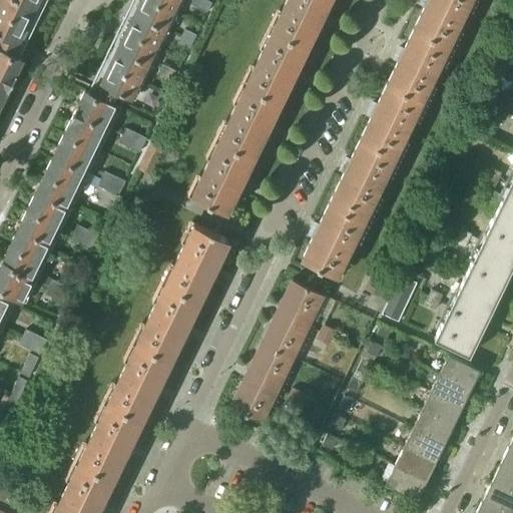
[(0,0),(0,16),(29,31),(29,30),(29,27),(30,25),(33,23),(35,17),(35,13),(36,11),(12,0),(0,0)]
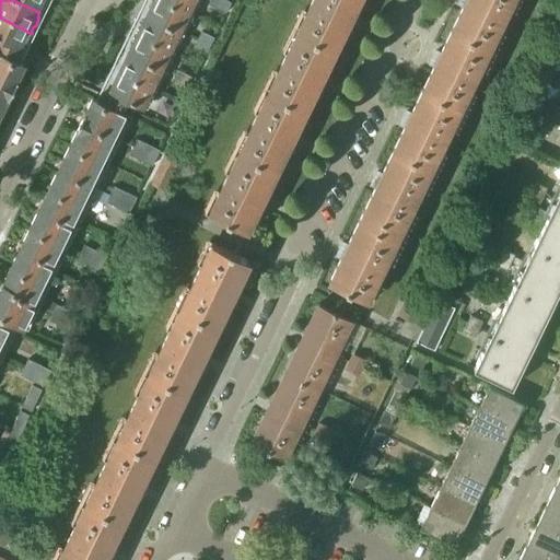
[(13,0),(39,12),(44,4),(47,1),(47,0),(13,0)]
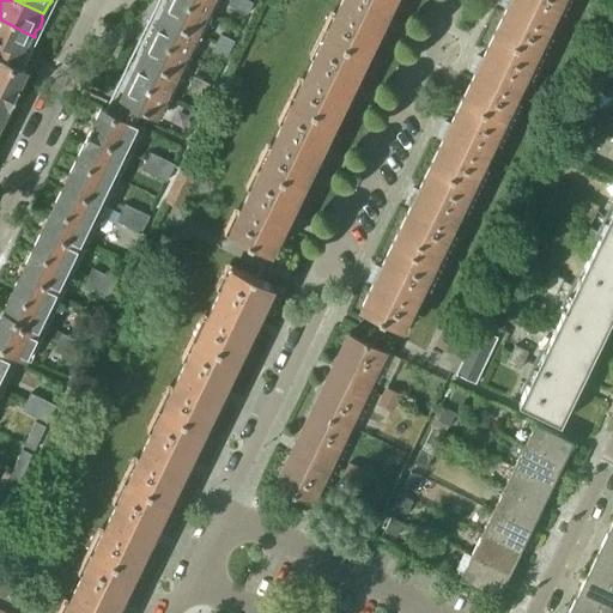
[(195,31),(206,10),(187,0),(161,0),(159,2),(159,7),(157,13),(195,31)]
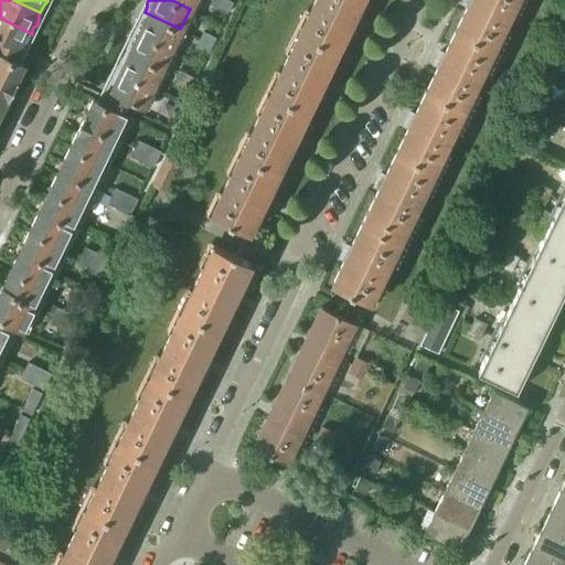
[(232,1),(228,0),(211,0),(210,4),(227,12),(232,1)]
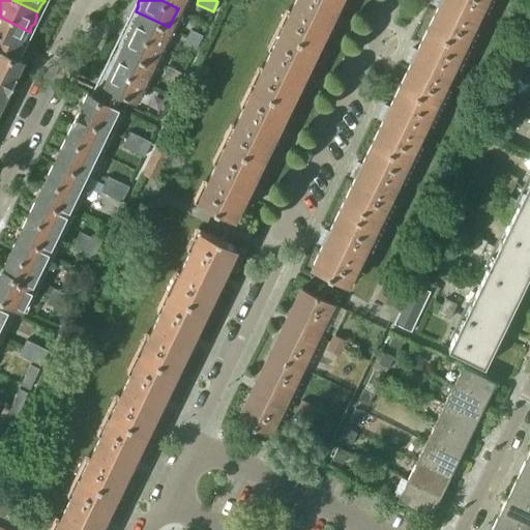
[(336,0),(293,0),(282,24),(317,41),(327,22),(331,24),(336,13),(332,10),(336,0)]
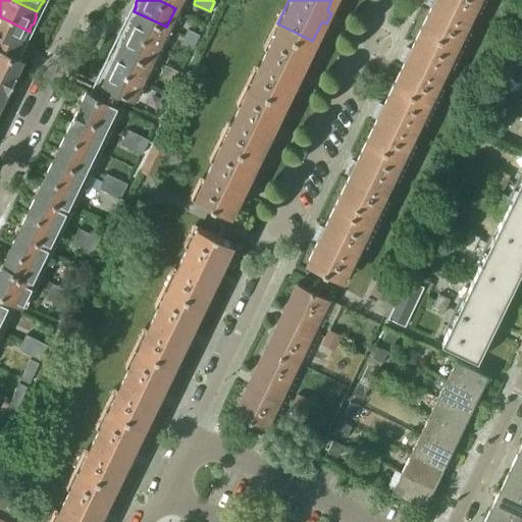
[(456,41),(470,11),(475,0),(427,0),(427,1),(430,3),(420,23),(456,41)]
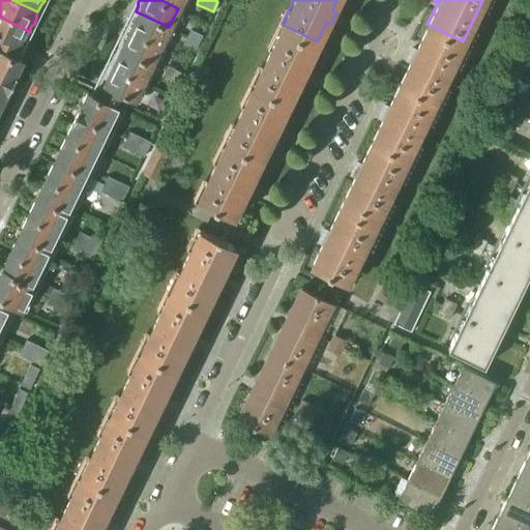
[(169,27),(136,11),(134,17),(130,19),(127,25),(127,29),(126,30),(159,47),(169,27)]
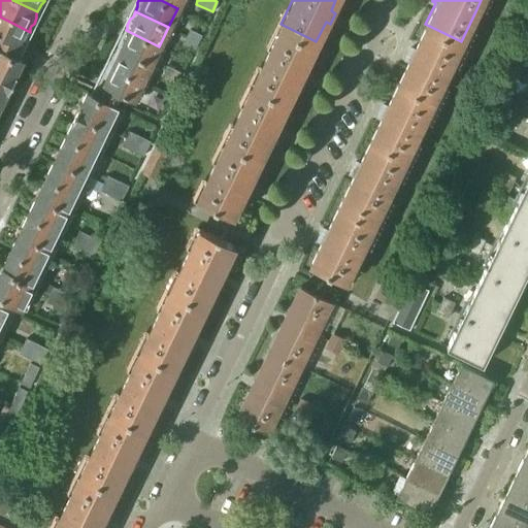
[(0,41),(8,46),(19,52),(24,39),(27,37),(30,32),(0,17),(0,41)]
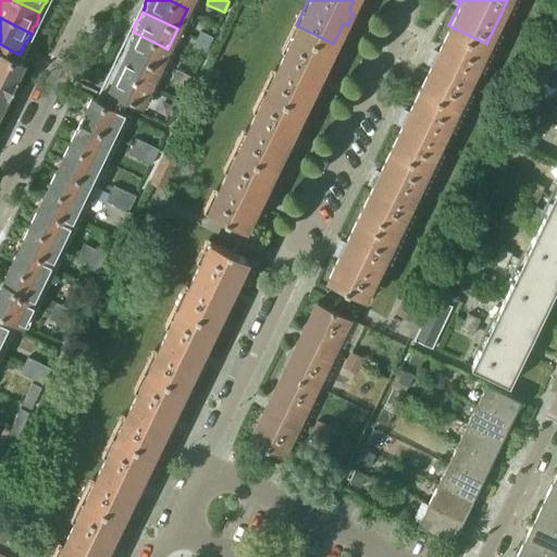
[(333,44),(296,25),(267,87),(304,104),(314,83),(319,85),(325,74),(320,71),(333,44)]
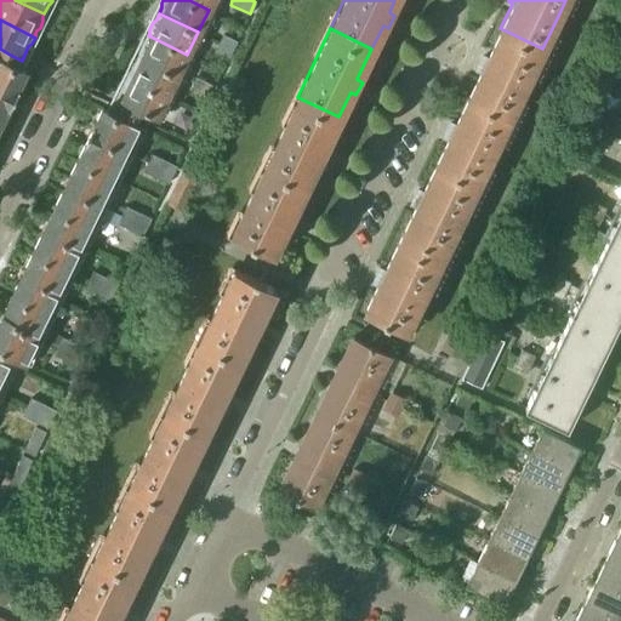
[(508,119),(542,49),(500,28),(485,57),(482,55),(476,68),(480,69),(466,98),(508,119)]
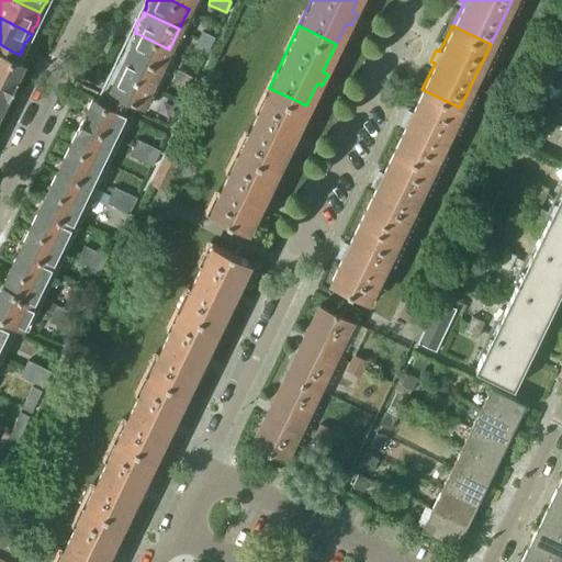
[(214,36),(201,31),(193,46),(206,53),(214,36)]
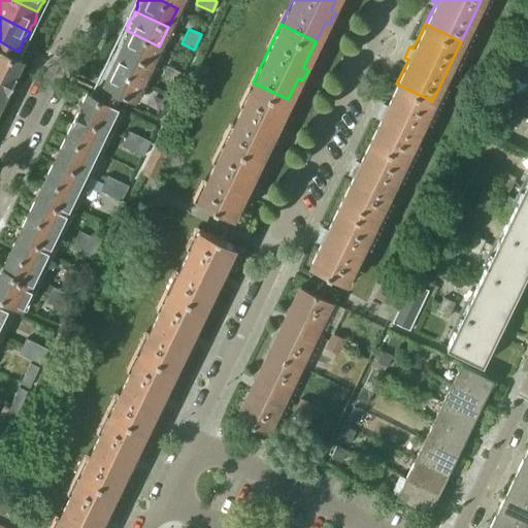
[(150,65),(159,46),(126,30),(123,33),(121,38),(120,42),(117,50),(150,65)]
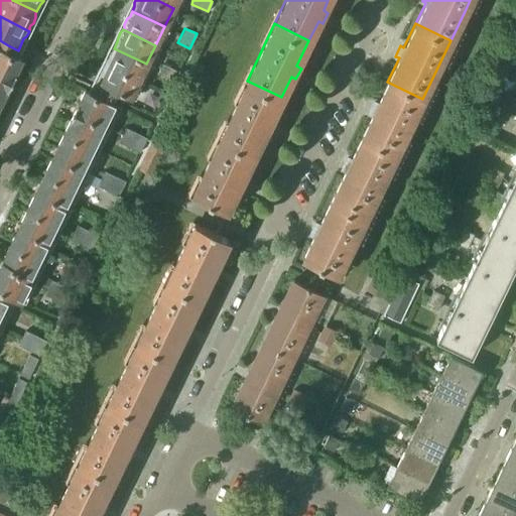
[(22,58),(11,53),(0,47),(0,78),(10,83),(22,58)]
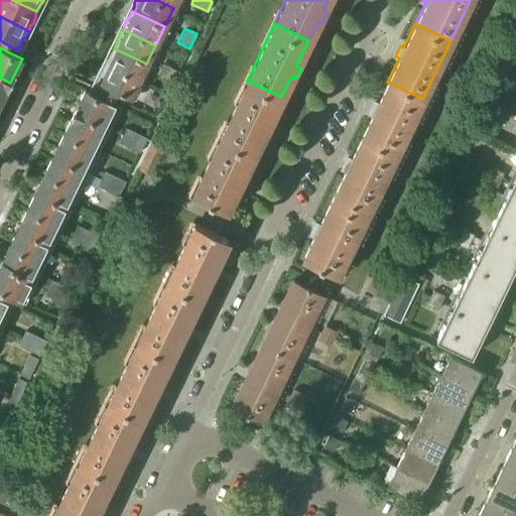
[(146,63),(114,48),(113,51),(110,53),(107,58),(107,62),(106,65),(104,67),(137,83),(146,63)]
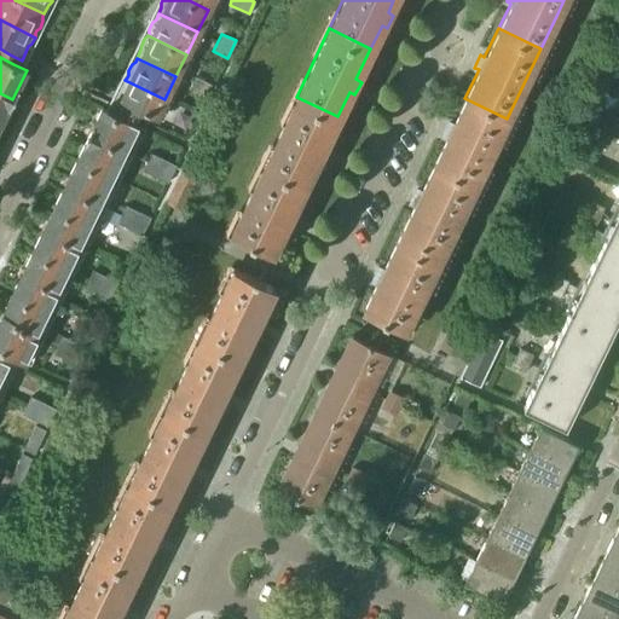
[(214,85),(195,76),(190,88),(208,97),(214,85)]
- - -
**What you should do**
An exact, picture-free copy of the entries is required.

**Solution to the exercise**
[(0,0),(0,16),(29,31),(29,30),(29,27),(30,25),(33,23),(35,17),(35,13),(36,11),(12,0),(0,0)]
[(13,0),(39,12),(44,4),(47,1),(47,0),(13,0)]
[(195,31),(206,10),(187,0),(161,0),(159,2),(159,7),(157,13),(195,31)]
[(232,1),(228,0),(211,0),(210,4),(227,12),(232,1)]
[(336,0),(293,0),(282,24),(317,41),(327,22),(331,24),(336,13),(332,10),(336,0)]
[(456,41),(470,11),(475,0),(427,0),(427,1),(430,3),(420,23),(456,41)]
[(169,27),(136,11),(134,17),(130,19),(127,25),(127,29),(126,30),(159,47),(169,27)]
[(0,41),(8,46),(19,52),(24,39),(27,37),(30,32),(0,17),(0,41)]
[(333,44),(296,25),(267,87),(304,104),(314,83),(319,85),(325,74),(320,71),(333,44)]
[(508,119),(542,49),(500,28),(485,57),(482,55),(476,68),(480,69),(466,98),(508,119)]
[(214,36),(201,31),(193,46),(206,53),(214,36)]
[(150,65),(159,46),(126,30),(123,33),(121,38),(120,42),(117,50),(150,65)]
[(22,58),(11,53),(0,47),(0,78),(10,83),(22,58)]
[(146,63),(114,48),(113,51),(110,53),(107,58),(107,62),(106,65),(104,67),(137,83),(146,63)]
[(214,85),(195,76),(190,88),(208,97),(214,85)]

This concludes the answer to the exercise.